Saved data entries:
— begin —

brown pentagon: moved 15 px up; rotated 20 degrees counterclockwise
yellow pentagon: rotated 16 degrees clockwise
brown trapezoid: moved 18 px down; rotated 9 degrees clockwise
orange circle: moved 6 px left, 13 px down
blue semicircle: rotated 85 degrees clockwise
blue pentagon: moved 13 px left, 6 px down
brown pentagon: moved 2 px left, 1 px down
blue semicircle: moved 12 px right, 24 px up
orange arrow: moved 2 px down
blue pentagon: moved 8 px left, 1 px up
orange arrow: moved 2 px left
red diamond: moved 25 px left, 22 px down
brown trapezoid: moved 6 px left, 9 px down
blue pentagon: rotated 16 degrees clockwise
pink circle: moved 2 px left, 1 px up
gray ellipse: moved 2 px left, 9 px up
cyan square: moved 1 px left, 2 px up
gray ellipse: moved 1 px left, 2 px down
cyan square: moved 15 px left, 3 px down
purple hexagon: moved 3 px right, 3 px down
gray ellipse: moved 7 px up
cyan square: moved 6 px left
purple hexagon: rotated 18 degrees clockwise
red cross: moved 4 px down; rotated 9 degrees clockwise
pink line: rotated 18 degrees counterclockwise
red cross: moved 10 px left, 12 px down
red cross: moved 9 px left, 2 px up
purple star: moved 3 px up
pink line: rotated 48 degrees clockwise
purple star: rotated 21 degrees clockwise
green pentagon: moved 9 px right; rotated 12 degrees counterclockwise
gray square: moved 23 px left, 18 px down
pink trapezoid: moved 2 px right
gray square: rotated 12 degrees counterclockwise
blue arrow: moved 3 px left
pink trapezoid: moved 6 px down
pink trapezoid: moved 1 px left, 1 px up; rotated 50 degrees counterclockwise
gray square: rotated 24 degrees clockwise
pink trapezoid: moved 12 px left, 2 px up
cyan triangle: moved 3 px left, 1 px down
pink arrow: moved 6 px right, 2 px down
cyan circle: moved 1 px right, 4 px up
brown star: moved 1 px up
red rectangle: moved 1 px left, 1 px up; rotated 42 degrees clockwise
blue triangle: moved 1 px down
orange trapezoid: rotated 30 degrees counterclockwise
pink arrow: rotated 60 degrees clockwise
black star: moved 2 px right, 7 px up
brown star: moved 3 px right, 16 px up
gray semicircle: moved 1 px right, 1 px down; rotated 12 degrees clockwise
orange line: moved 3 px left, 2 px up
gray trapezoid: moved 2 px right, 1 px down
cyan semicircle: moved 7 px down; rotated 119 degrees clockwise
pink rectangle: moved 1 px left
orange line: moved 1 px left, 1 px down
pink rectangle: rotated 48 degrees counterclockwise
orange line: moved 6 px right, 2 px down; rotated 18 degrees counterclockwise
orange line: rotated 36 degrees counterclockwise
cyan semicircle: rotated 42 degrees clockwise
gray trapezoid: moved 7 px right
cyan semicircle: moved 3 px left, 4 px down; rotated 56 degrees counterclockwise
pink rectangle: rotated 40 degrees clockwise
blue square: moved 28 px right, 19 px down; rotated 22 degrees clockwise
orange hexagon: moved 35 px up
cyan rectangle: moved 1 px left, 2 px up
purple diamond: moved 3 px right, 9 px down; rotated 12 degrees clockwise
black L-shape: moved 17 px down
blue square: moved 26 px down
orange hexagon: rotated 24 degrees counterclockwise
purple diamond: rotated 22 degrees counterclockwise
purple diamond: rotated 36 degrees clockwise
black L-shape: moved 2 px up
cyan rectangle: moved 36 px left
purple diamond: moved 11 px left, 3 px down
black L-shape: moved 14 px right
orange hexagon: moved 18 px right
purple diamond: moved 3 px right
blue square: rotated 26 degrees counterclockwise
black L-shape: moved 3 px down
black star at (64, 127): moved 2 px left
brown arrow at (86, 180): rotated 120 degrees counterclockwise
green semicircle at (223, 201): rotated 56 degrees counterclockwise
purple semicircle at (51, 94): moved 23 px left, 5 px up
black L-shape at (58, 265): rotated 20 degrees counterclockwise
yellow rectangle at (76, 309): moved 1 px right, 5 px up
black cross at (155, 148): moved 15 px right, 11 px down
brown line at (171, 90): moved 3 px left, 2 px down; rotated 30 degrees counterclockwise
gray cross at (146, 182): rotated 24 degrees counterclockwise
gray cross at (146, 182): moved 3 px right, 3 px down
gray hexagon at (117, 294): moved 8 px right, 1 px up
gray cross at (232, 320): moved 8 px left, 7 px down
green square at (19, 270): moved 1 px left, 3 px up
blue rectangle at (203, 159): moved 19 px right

— end —

### Exercise requirements
Can you reproduce every line of the material above word for word, with nothing changed?

### Output
brown pentagon: moved 15 px up; rotated 20 degrees counterclockwise
yellow pentagon: rotated 16 degrees clockwise
brown trapezoid: moved 18 px down; rotated 9 degrees clockwise
orange circle: moved 6 px left, 13 px down
blue semicircle: rotated 85 degrees clockwise
blue pentagon: moved 13 px left, 6 px down
brown pentagon: moved 2 px left, 1 px down
blue semicircle: moved 12 px right, 24 px up
orange arrow: moved 2 px down
blue pentagon: moved 8 px left, 1 px up
orange arrow: moved 2 px left
red diamond: moved 25 px left, 22 px down
brown trapezoid: moved 6 px left, 9 px down
blue pentagon: rotated 16 degrees clockwise
pink circle: moved 2 px left, 1 px up
gray ellipse: moved 2 px left, 9 px up
cyan square: moved 1 px left, 2 px up
gray ellipse: moved 1 px left, 2 px down
cyan square: moved 15 px left, 3 px down
purple hexagon: moved 3 px right, 3 px down
gray ellipse: moved 7 px up
cyan square: moved 6 px left
purple hexagon: rotated 18 degrees clockwise
red cross: moved 4 px down; rotated 9 degrees clockwise
pink line: rotated 18 degrees counterclockwise
red cross: moved 10 px left, 12 px down
red cross: moved 9 px left, 2 px up
purple star: moved 3 px up
pink line: rotated 48 degrees clockwise
purple star: rotated 21 degrees clockwise
green pentagon: moved 9 px right; rotated 12 degrees counterclockwise
gray square: moved 23 px left, 18 px down
pink trapezoid: moved 2 px right
gray square: rotated 12 degrees counterclockwise
blue arrow: moved 3 px left
pink trapezoid: moved 6 px down
pink trapezoid: moved 1 px left, 1 px up; rotated 50 degrees counterclockwise
gray square: rotated 24 degrees clockwise
pink trapezoid: moved 12 px left, 2 px up
cyan triangle: moved 3 px left, 1 px down
pink arrow: moved 6 px right, 2 px down
cyan circle: moved 1 px right, 4 px up
brown star: moved 1 px up
red rectangle: moved 1 px left, 1 px up; rotated 42 degrees clockwise
blue triangle: moved 1 px down
orange trapezoid: rotated 30 degrees counterclockwise
pink arrow: rotated 60 degrees clockwise
black star: moved 2 px right, 7 px up
brown star: moved 3 px right, 16 px up
gray semicircle: moved 1 px right, 1 px down; rotated 12 degrees clockwise
orange line: moved 3 px left, 2 px up
gray trapezoid: moved 2 px right, 1 px down
cyan semicircle: moved 7 px down; rotated 119 degrees clockwise
pink rectangle: moved 1 px left
orange line: moved 1 px left, 1 px down
pink rectangle: rotated 48 degrees counterclockwise
orange line: moved 6 px right, 2 px down; rotated 18 degrees counterclockwise
orange line: rotated 36 degrees counterclockwise
cyan semicircle: rotated 42 degrees clockwise
gray trapezoid: moved 7 px right
cyan semicircle: moved 3 px left, 4 px down; rotated 56 degrees counterclockwise
pink rectangle: rotated 40 degrees clockwise
blue square: moved 28 px right, 19 px down; rotated 22 degrees clockwise
orange hexagon: moved 35 px up
cyan rectangle: moved 1 px left, 2 px up
purple diamond: moved 3 px right, 9 px down; rotated 12 degrees clockwise
black L-shape: moved 17 px down
blue square: moved 26 px down
orange hexagon: rotated 24 degrees counterclockwise
purple diamond: rotated 22 degrees counterclockwise
purple diamond: rotated 36 degrees clockwise
black L-shape: moved 2 px up
cyan rectangle: moved 36 px left
purple diamond: moved 11 px left, 3 px down
black L-shape: moved 14 px right
orange hexagon: moved 18 px right
purple diamond: moved 3 px right
blue square: rotated 26 degrees counterclockwise
black L-shape: moved 3 px down
black star at (64, 127): moved 2 px left
brown arrow at (86, 180): rotated 120 degrees counterclockwise
green semicircle at (223, 201): rotated 56 degrees counterclockwise
purple semicircle at (51, 94): moved 23 px left, 5 px up
black L-shape at (58, 265): rotated 20 degrees counterclockwise
yellow rectangle at (76, 309): moved 1 px right, 5 px up
black cross at (155, 148): moved 15 px right, 11 px down
brown line at (171, 90): moved 3 px left, 2 px down; rotated 30 degrees counterclockwise
gray cross at (146, 182): rotated 24 degrees counterclockwise
gray cross at (146, 182): moved 3 px right, 3 px down
gray hexagon at (117, 294): moved 8 px right, 1 px up
gray cross at (232, 320): moved 8 px left, 7 px down
green square at (19, 270): moved 1 px left, 3 px up
blue rectangle at (203, 159): moved 19 px right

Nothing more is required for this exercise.